— WHAT THE EXERCISE ASKS —
Copy every line of the material below word for word, leaving out the pictures.

— ROWS —
------------------------------------------------
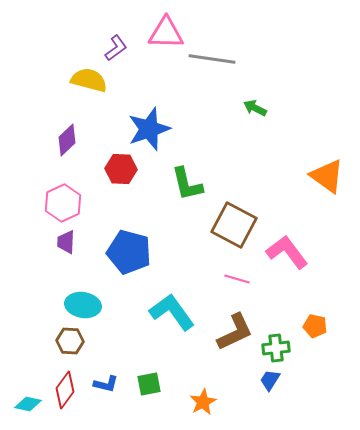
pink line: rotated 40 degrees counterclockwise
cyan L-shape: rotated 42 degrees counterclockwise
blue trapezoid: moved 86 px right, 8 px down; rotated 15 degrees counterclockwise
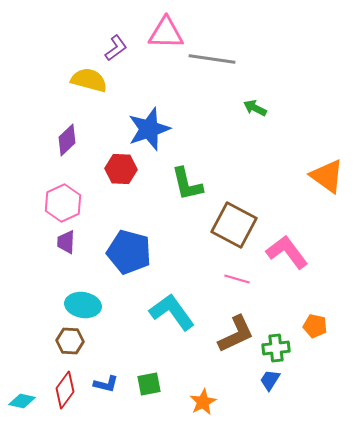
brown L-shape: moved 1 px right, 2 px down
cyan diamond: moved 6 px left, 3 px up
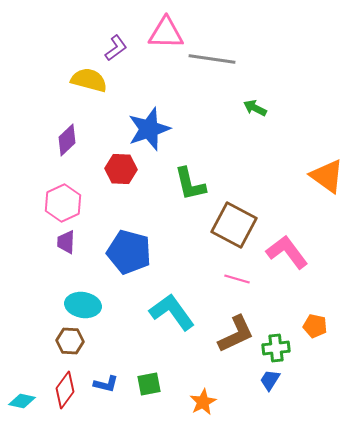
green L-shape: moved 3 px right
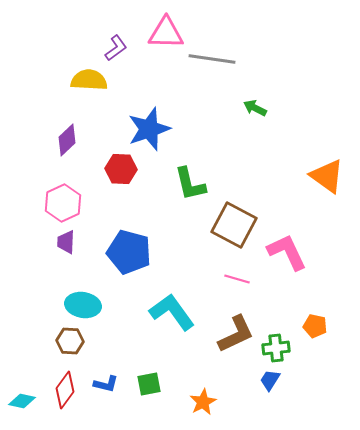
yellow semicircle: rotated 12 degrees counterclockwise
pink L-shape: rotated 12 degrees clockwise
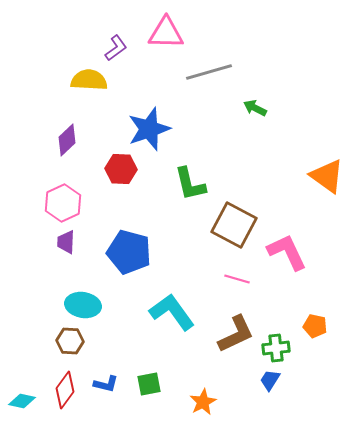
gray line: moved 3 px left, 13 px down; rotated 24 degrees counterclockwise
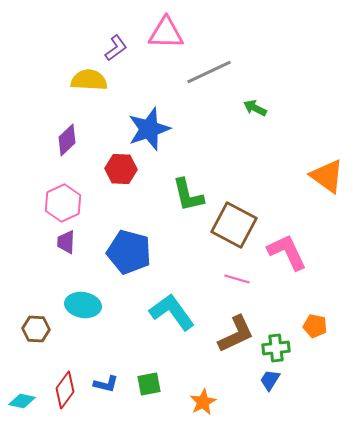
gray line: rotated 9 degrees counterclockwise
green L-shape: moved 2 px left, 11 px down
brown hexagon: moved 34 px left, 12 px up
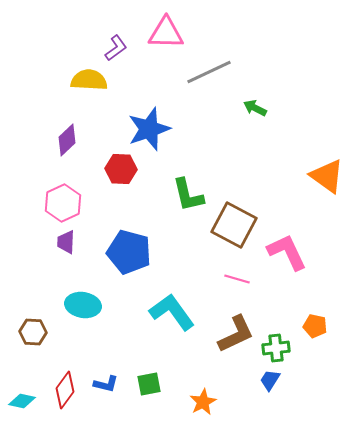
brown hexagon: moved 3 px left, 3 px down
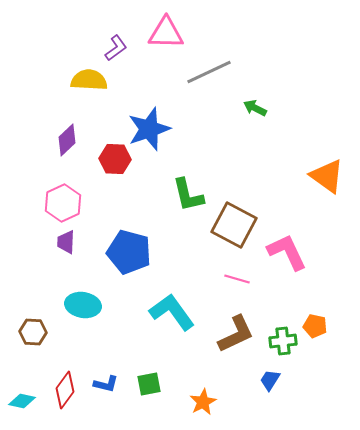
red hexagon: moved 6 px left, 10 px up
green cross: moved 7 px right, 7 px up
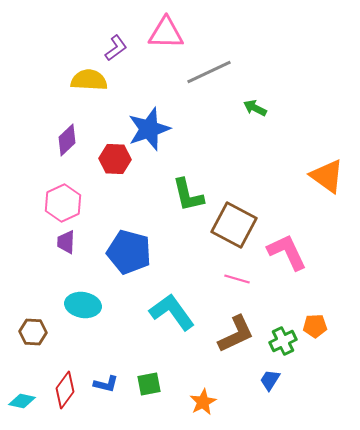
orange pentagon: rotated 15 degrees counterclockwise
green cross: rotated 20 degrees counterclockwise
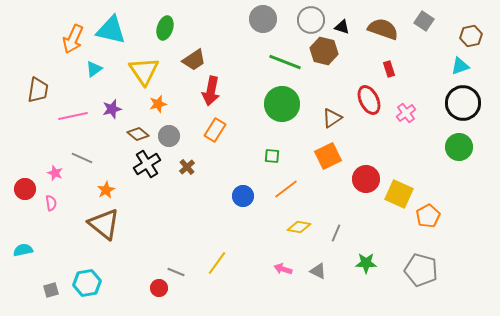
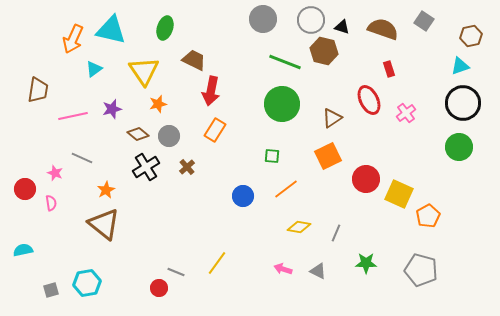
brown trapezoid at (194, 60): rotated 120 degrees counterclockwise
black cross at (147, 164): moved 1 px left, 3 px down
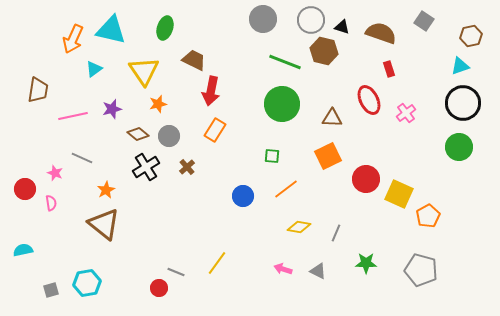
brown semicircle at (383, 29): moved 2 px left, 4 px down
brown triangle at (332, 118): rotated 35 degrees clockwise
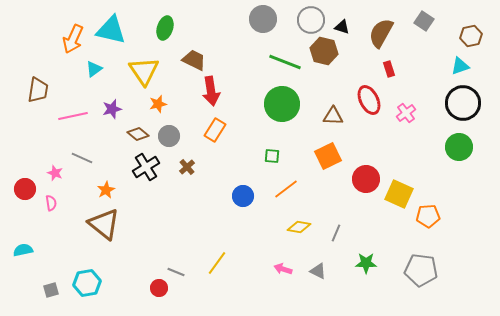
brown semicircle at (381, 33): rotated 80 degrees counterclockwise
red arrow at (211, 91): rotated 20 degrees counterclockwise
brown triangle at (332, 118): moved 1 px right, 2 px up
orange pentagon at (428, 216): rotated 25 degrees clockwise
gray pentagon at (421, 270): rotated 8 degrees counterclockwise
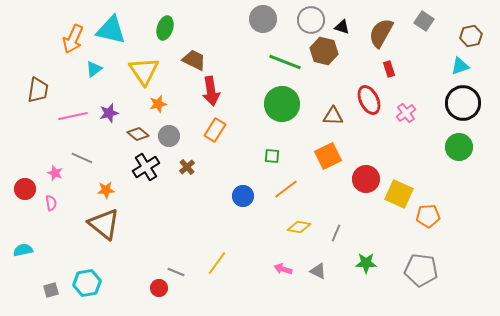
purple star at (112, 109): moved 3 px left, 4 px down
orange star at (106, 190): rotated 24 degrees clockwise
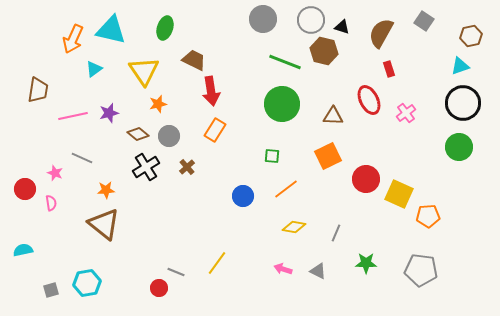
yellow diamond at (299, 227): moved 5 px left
------------------------------------------------
— RESULT OF THE TASK —
pink line: rotated 40 degrees counterclockwise
cyan L-shape: rotated 42 degrees counterclockwise
blue trapezoid: moved 86 px right, 8 px down; rotated 15 degrees counterclockwise
brown L-shape: moved 1 px right, 2 px down
cyan diamond: moved 6 px left, 3 px up
green L-shape: moved 3 px right
yellow semicircle: rotated 12 degrees counterclockwise
pink L-shape: rotated 12 degrees clockwise
gray line: moved 3 px left, 13 px down; rotated 24 degrees counterclockwise
gray line: rotated 9 degrees counterclockwise
green L-shape: moved 2 px left, 11 px down
brown hexagon: moved 34 px left, 12 px up
brown hexagon: moved 3 px left, 3 px down
red hexagon: moved 6 px left, 10 px up
green cross: moved 7 px right, 7 px up
orange pentagon: rotated 15 degrees counterclockwise
green cross: rotated 20 degrees counterclockwise
brown trapezoid at (194, 60): rotated 120 degrees counterclockwise
black cross at (147, 164): moved 1 px left, 3 px down
brown semicircle at (383, 29): moved 2 px left, 4 px down
brown triangle at (332, 118): rotated 35 degrees clockwise
brown semicircle at (381, 33): rotated 80 degrees counterclockwise
red arrow at (211, 91): rotated 20 degrees counterclockwise
brown triangle at (332, 118): moved 1 px right, 2 px up
orange pentagon at (428, 216): rotated 25 degrees clockwise
gray pentagon at (421, 270): rotated 8 degrees counterclockwise
purple star at (112, 109): moved 3 px left, 4 px down
orange star at (106, 190): rotated 24 degrees clockwise
yellow diamond at (299, 227): moved 5 px left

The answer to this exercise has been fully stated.